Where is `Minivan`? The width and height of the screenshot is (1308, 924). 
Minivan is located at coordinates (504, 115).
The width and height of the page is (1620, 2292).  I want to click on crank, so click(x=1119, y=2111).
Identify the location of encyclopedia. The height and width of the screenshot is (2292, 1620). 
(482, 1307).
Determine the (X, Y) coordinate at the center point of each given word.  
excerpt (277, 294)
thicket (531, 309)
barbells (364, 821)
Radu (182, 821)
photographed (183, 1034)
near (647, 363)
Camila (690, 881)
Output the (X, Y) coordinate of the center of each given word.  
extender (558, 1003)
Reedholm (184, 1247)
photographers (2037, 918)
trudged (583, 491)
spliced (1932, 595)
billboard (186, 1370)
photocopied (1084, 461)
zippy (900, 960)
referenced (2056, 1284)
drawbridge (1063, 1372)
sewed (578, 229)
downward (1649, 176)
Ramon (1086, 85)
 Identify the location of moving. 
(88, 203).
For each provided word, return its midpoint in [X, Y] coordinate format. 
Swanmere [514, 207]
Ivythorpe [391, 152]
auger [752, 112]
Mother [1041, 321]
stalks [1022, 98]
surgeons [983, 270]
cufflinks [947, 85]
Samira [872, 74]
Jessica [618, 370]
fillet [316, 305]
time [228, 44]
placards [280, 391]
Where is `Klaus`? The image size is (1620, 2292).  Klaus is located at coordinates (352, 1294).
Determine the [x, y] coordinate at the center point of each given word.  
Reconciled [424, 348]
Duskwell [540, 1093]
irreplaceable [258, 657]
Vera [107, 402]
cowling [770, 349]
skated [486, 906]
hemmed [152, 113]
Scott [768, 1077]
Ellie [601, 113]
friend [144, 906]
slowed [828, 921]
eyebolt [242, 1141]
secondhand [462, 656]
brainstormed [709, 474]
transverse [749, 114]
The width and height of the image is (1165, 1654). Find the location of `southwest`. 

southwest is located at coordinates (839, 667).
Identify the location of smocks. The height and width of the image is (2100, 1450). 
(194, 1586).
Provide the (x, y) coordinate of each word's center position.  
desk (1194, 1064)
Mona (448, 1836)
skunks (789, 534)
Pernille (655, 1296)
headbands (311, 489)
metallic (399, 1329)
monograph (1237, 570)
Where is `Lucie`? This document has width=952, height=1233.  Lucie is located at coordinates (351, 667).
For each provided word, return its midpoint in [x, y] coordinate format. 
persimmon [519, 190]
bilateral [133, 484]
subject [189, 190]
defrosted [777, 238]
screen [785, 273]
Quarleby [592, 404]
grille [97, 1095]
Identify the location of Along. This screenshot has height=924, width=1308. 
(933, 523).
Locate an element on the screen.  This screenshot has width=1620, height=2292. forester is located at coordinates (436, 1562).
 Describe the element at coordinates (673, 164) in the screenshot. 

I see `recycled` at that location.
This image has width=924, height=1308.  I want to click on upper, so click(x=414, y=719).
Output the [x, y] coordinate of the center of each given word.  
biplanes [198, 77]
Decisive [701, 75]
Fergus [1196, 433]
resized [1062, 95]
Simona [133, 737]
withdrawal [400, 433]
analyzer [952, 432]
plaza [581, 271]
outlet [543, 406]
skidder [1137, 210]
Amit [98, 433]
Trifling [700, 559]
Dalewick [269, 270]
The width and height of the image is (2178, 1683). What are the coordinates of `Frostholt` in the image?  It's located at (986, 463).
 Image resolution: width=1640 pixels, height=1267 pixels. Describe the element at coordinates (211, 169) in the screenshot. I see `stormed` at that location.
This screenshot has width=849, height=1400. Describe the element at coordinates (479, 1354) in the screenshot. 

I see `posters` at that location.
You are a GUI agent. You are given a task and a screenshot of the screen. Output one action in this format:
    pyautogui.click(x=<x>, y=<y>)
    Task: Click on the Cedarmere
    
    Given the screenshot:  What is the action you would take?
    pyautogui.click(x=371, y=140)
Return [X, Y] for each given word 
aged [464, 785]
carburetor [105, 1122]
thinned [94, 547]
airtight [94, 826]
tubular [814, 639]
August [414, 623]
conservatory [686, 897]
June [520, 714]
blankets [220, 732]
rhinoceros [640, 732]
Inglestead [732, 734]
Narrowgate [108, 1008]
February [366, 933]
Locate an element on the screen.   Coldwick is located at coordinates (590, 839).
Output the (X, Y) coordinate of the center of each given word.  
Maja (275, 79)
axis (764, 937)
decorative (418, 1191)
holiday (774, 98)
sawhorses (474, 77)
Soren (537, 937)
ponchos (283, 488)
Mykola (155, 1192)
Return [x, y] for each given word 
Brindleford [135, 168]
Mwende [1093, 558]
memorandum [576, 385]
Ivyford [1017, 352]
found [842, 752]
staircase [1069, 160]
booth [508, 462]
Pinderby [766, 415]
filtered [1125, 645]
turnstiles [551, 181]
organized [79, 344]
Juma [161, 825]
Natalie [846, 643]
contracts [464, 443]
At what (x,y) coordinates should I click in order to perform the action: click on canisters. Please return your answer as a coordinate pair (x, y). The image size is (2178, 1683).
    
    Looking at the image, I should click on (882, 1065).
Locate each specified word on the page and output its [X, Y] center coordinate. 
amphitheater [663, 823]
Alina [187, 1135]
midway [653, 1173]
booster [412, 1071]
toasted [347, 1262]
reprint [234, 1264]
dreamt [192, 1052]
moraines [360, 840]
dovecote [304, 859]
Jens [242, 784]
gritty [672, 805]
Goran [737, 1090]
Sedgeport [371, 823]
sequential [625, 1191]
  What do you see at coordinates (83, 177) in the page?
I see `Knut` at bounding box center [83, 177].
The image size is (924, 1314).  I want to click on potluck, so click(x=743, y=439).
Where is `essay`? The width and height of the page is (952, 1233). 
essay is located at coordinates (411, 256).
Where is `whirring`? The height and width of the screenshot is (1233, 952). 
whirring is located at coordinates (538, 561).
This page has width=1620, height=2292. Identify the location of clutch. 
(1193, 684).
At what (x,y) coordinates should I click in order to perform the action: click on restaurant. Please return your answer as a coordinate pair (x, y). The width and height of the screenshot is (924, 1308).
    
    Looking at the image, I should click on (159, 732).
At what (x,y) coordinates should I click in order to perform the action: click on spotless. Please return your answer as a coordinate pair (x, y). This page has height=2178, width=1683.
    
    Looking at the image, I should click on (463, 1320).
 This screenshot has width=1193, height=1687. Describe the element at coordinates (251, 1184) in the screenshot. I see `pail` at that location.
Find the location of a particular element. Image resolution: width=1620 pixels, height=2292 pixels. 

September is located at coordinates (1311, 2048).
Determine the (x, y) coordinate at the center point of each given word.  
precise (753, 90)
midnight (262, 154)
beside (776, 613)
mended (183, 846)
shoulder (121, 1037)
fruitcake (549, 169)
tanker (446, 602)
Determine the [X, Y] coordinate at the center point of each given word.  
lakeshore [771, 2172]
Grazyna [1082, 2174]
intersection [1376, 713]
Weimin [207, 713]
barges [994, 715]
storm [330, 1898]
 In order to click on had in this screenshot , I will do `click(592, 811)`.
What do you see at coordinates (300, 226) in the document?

**THE REQUEST:** Reproduce the entries above word for word, starting at the line that contains "is (1233, 952)." and stopping after the line that contains "This screenshot has width=1193, height=1687.".

**REPLY TO THE TASK:**
Where is `whirring`? The height and width of the screenshot is (1233, 952). 
whirring is located at coordinates (538, 561).
This page has width=1620, height=2292. Identify the location of clutch. 
(1193, 684).
At what (x,y) coordinates should I click in order to perform the action: click on restaurant. Please return your answer as a coordinate pair (x, y). The width and height of the screenshot is (924, 1308).
    
    Looking at the image, I should click on (159, 732).
At what (x,y) coordinates should I click in order to perform the action: click on spotless. Please return your answer as a coordinate pair (x, y). This page has height=2178, width=1683.
    
    Looking at the image, I should click on (463, 1320).
 This screenshot has width=1193, height=1687. Describe the element at coordinates (251, 1184) in the screenshot. I see `pail` at that location.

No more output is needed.